### Work instructions
Word for word, restate the records that come after this.
=== Provided data ===
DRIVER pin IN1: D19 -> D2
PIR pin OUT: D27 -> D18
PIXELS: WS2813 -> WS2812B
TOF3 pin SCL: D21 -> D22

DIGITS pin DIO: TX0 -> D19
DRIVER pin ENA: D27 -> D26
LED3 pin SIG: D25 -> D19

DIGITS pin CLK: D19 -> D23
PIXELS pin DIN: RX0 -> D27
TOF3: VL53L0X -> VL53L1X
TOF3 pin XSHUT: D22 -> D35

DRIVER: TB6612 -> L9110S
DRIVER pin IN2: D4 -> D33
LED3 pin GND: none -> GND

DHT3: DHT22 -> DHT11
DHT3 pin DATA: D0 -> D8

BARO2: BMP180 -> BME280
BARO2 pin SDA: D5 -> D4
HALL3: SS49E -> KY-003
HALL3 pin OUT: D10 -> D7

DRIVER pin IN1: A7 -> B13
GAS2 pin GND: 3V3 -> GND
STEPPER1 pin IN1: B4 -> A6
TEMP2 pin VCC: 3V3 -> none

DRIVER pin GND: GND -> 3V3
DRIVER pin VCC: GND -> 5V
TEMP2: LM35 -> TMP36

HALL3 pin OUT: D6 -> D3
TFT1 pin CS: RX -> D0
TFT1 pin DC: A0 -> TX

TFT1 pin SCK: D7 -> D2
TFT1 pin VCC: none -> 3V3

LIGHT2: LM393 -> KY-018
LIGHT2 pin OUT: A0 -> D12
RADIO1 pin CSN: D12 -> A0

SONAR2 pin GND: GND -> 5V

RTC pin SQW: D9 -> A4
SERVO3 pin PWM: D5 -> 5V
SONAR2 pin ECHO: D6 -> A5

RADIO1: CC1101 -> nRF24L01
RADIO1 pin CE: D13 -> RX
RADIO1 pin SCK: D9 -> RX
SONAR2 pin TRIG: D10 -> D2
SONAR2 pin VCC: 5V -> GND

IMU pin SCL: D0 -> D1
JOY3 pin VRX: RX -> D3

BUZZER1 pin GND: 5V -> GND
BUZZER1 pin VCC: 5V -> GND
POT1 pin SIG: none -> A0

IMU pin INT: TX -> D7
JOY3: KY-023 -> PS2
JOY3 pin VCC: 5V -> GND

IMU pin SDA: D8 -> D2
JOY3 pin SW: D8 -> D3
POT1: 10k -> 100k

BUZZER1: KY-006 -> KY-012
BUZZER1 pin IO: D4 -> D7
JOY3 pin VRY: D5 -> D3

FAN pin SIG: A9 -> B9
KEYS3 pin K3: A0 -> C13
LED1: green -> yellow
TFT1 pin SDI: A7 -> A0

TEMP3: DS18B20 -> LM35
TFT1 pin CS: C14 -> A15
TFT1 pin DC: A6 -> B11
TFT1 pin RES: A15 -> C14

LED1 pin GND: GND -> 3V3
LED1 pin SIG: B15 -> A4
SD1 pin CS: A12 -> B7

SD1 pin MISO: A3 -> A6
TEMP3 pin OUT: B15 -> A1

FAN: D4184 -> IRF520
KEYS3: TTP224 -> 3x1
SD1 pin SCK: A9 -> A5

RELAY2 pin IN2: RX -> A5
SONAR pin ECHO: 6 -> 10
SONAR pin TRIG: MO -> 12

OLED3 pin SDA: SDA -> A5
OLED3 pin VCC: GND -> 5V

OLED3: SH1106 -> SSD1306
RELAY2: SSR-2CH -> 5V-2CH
===
### Response
DRIVER pin IN1: D19 -> D2
PIR pin OUT: D27 -> D18
PIXELS: WS2813 -> WS2812B
TOF3 pin SCL: D21 -> D22

DIGITS pin DIO: TX0 -> D19
DRIVER pin ENA: D27 -> D26
LED3 pin SIG: D25 -> D19

DIGITS pin CLK: D19 -> D23
PIXELS pin DIN: RX0 -> D27
TOF3: VL53L0X -> VL53L1X
TOF3 pin XSHUT: D22 -> D35

DRIVER: TB6612 -> L9110S
DRIVER pin IN2: D4 -> D33
LED3 pin GND: none -> GND

DHT3: DHT22 -> DHT11
DHT3 pin DATA: D0 -> D8

BARO2: BMP180 -> BME280
BARO2 pin SDA: D5 -> D4
HALL3: SS49E -> KY-003
HALL3 pin OUT: D10 -> D7

DRIVER pin IN1: A7 -> B13
GAS2 pin GND: 3V3 -> GND
STEPPER1 pin IN1: B4 -> A6
TEMP2 pin VCC: 3V3 -> none

DRIVER pin GND: GND -> 3V3
DRIVER pin VCC: GND -> 5V
TEMP2: LM35 -> TMP36

HALL3 pin OUT: D6 -> D3
TFT1 pin CS: RX -> D0
TFT1 pin DC: A0 -> TX

TFT1 pin SCK: D7 -> D2
TFT1 pin VCC: none -> 3V3

LIGHT2: LM393 -> KY-018
LIGHT2 pin OUT: A0 -> D12
RADIO1 pin CSN: D12 -> A0

SONAR2 pin GND: GND -> 5V

RTC pin SQW: D9 -> A4
SERVO3 pin PWM: D5 -> 5V
SONAR2 pin ECHO: D6 -> A5

RADIO1: CC1101 -> nRF24L01
RADIO1 pin CE: D13 -> RX
RADIO1 pin SCK: D9 -> RX
SONAR2 pin TRIG: D10 -> D2
SONAR2 pin VCC: 5V -> GND

IMU pin SCL: D0 -> D1
JOY3 pin VRX: RX -> D3

BUZZER1 pin GND: 5V -> GND
BUZZER1 pin VCC: 5V -> GND
POT1 pin SIG: none -> A0

IMU pin INT: TX -> D7
JOY3: KY-023 -> PS2
JOY3 pin VCC: 5V -> GND

IMU pin SDA: D8 -> D2
JOY3 pin SW: D8 -> D3
POT1: 10k -> 100k

BUZZER1: KY-006 -> KY-012
BUZZER1 pin IO: D4 -> D7
JOY3 pin VRY: D5 -> D3

FAN pin SIG: A9 -> B9
KEYS3 pin K3: A0 -> C13
LED1: green -> yellow
TFT1 pin SDI: A7 -> A0

TEMP3: DS18B20 -> LM35
TFT1 pin CS: C14 -> A15
TFT1 pin DC: A6 -> B11
TFT1 pin RES: A15 -> C14

LED1 pin GND: GND -> 3V3
LED1 pin SIG: B15 -> A4
SD1 pin CS: A12 -> B7

SD1 pin MISO: A3 -> A6
TEMP3 pin OUT: B15 -> A1

FAN: D4184 -> IRF520
KEYS3: TTP224 -> 3x1
SD1 pin SCK: A9 -> A5

RELAY2 pin IN2: RX -> A5
SONAR pin ECHO: 6 -> 10
SONAR pin TRIG: MO -> 12

OLED3 pin SDA: SDA -> A5
OLED3 pin VCC: GND -> 5V

OLED3: SH1106 -> SSD1306
RELAY2: SSR-2CH -> 5V-2CH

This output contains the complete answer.